> _Records provided_
——
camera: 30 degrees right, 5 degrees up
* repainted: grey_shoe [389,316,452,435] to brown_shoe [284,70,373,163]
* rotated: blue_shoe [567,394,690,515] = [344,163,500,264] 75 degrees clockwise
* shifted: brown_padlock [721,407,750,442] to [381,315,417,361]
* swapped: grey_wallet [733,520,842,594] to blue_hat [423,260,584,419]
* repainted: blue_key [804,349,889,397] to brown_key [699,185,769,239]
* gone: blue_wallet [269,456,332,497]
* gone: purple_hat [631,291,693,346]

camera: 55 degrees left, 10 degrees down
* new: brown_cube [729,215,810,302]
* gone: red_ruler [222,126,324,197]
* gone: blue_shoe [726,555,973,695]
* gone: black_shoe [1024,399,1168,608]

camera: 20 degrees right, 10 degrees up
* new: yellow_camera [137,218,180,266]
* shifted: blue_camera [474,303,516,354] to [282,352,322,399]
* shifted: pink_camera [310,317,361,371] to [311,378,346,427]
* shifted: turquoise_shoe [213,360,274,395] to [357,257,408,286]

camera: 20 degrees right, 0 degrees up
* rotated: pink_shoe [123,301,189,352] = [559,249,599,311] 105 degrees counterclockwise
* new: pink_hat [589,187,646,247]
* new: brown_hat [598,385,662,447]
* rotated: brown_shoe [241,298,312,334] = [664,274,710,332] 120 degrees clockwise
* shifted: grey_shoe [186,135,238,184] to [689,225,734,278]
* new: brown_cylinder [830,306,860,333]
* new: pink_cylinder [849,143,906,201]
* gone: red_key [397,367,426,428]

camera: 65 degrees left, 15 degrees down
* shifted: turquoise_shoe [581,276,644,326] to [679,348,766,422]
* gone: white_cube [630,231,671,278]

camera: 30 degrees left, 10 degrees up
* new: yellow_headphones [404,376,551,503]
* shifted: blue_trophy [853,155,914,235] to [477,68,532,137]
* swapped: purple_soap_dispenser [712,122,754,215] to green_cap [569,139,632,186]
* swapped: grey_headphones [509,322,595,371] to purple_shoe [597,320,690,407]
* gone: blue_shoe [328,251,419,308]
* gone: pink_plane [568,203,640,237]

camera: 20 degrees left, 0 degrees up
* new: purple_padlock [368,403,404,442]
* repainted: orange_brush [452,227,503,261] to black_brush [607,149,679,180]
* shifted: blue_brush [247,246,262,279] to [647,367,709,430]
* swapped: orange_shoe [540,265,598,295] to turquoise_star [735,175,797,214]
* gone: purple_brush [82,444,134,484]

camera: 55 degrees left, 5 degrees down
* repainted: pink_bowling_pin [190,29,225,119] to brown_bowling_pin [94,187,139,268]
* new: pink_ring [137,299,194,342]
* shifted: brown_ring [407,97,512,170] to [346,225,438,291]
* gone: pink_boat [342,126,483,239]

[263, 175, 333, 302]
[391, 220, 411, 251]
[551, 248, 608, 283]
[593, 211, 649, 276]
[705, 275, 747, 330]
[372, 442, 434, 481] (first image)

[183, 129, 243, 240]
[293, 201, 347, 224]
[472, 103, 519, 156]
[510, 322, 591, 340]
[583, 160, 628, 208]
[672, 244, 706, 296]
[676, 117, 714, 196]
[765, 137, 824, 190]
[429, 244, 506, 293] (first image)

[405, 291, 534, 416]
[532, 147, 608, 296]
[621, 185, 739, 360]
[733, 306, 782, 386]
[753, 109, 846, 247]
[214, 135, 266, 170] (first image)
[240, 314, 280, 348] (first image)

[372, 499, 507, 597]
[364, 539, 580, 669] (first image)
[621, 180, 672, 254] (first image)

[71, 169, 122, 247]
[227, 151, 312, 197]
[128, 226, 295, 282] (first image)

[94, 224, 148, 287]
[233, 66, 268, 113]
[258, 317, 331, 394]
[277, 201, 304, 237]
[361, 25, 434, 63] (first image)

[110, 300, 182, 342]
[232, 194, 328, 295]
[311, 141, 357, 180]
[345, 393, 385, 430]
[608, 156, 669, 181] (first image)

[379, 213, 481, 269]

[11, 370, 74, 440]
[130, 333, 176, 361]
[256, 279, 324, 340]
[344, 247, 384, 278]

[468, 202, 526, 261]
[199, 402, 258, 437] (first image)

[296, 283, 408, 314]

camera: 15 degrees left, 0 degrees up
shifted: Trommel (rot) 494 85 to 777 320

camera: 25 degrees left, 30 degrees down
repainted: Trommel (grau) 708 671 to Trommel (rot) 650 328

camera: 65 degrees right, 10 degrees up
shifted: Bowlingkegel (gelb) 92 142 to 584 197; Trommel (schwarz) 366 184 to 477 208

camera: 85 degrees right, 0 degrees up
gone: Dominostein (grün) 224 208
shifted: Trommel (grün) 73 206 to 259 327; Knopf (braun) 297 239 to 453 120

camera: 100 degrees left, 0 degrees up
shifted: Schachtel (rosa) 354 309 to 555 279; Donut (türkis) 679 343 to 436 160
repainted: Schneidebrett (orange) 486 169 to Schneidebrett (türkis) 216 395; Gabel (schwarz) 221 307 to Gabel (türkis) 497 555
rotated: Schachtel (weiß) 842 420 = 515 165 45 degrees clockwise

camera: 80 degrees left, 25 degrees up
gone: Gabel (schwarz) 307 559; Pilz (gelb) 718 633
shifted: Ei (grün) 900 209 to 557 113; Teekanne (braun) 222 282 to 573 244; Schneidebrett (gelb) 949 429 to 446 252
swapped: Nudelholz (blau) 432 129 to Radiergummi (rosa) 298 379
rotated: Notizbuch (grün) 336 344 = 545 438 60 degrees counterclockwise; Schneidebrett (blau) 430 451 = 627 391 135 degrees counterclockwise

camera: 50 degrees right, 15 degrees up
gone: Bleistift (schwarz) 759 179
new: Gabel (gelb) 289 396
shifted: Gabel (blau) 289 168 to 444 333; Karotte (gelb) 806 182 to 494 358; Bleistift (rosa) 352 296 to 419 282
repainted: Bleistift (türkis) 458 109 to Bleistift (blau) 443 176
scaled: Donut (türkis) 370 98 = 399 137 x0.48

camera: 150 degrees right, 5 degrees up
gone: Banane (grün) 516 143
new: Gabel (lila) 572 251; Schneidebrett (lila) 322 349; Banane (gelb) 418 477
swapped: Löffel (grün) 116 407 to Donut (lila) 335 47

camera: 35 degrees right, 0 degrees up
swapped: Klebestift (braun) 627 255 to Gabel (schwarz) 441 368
——
> _Work required_
Print the records above verbatim from their first line to the line containing "gone: blue_wallet [269,456,332,497]", both included, and stop there.

> _Solution below_
camera: 30 degrees right, 5 degrees up
* repainted: grey_shoe [389,316,452,435] to brown_shoe [284,70,373,163]
* rotated: blue_shoe [567,394,690,515] = [344,163,500,264] 75 degrees clockwise
* shifted: brown_padlock [721,407,750,442] to [381,315,417,361]
* swapped: grey_wallet [733,520,842,594] to blue_hat [423,260,584,419]
* repainted: blue_key [804,349,889,397] to brown_key [699,185,769,239]
* gone: blue_wallet [269,456,332,497]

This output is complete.